▶ **RECORDS FOR PROCESSING**:
· · · · · · ·
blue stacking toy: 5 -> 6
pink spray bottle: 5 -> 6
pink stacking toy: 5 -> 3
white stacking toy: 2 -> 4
· · · · · · ·
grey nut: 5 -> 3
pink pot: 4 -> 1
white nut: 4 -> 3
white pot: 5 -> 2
· · · · · · ·
▶ **AIM OF THE TASK**: In the material above, find each line containing the word "stacking" and copy it.

▶ **ANSWER TO THIS EXERCISE**:
blue stacking toy: 5 -> 6
pink stacking toy: 5 -> 3
white stacking toy: 2 -> 4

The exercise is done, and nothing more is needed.